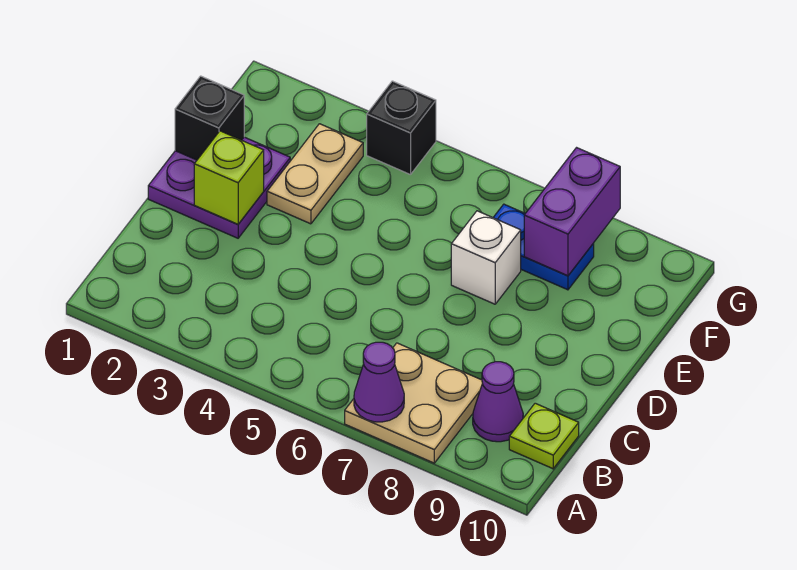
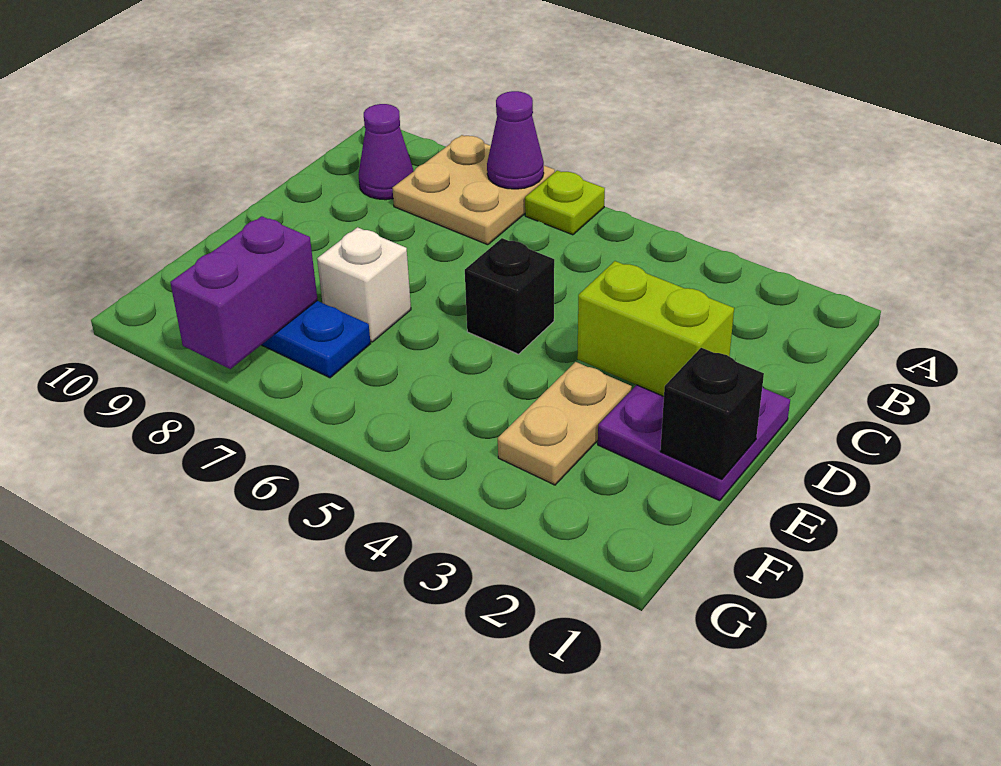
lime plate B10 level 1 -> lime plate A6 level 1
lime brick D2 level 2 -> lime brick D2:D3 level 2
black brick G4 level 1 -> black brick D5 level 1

--------------------------------

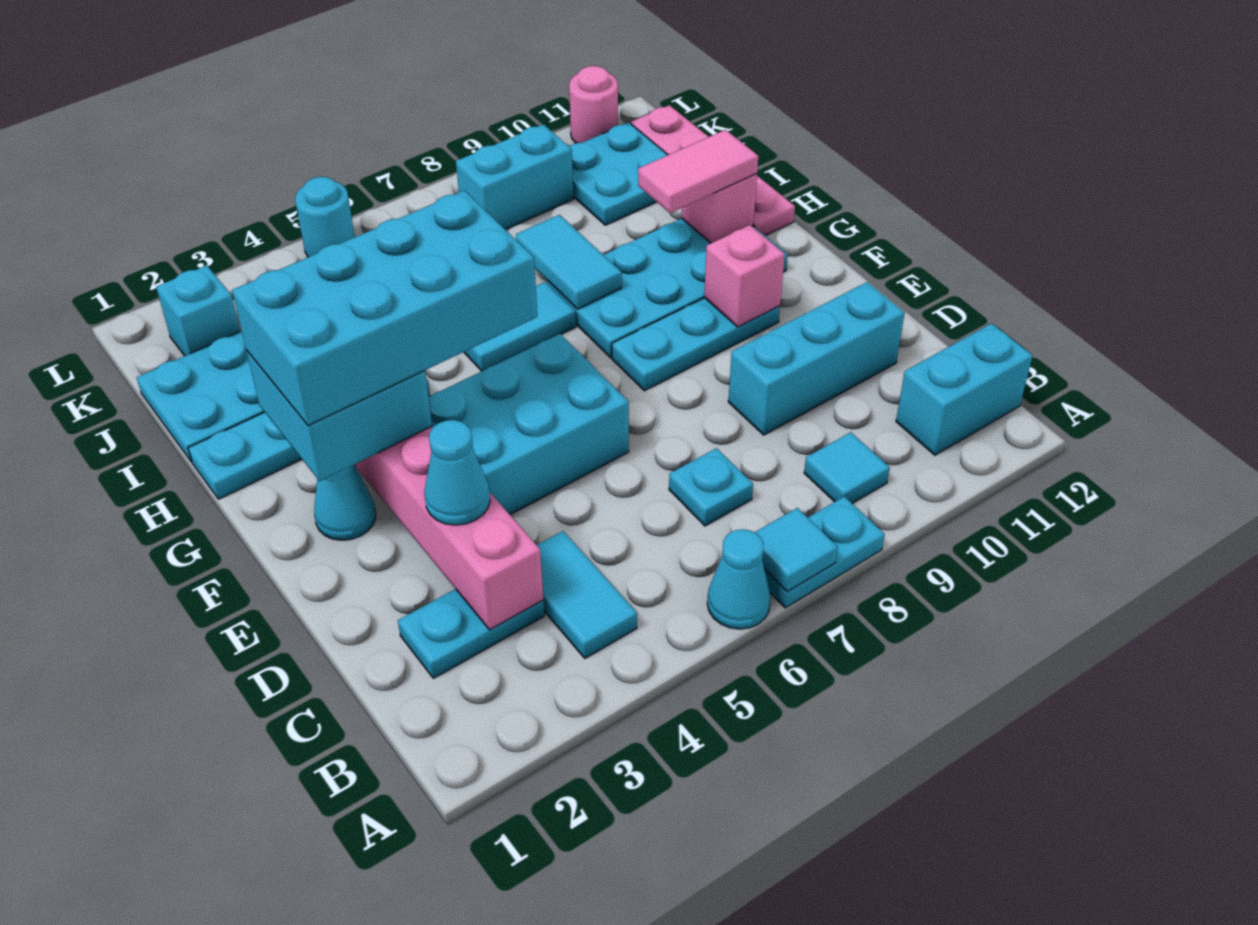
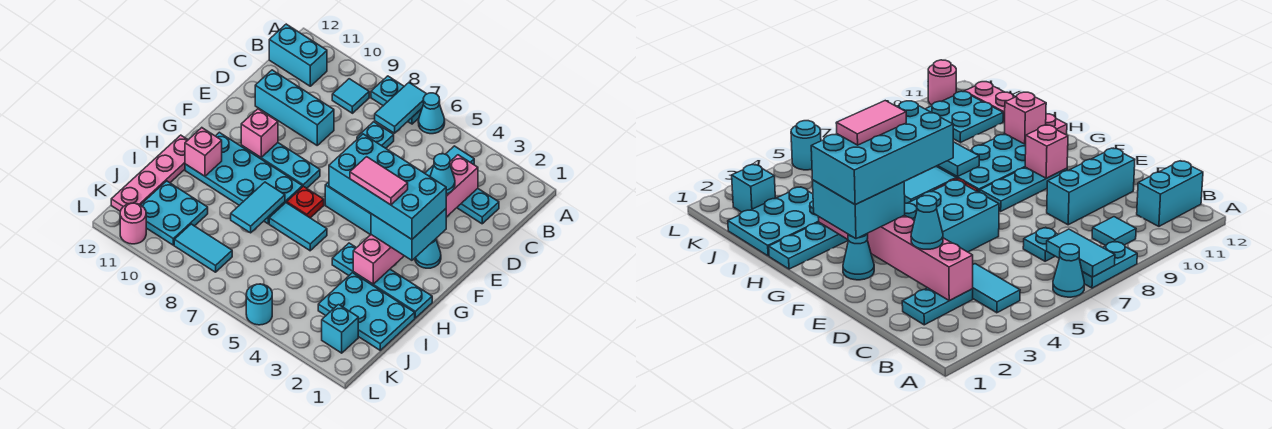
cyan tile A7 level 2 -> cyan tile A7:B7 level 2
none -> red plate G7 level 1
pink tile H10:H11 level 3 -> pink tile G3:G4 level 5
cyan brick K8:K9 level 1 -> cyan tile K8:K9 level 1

--------------------------------

DESCRIPTION OF THE TASK: Pull every line containing the word "brick" out of the listing.

COMPLETED EXERCISE:
lime brick D2 level 2 -> lime brick D2:D3 level 2
black brick G4 level 1 -> black brick D5 level 1
cyan brick K8:K9 level 1 -> cyan tile K8:K9 level 1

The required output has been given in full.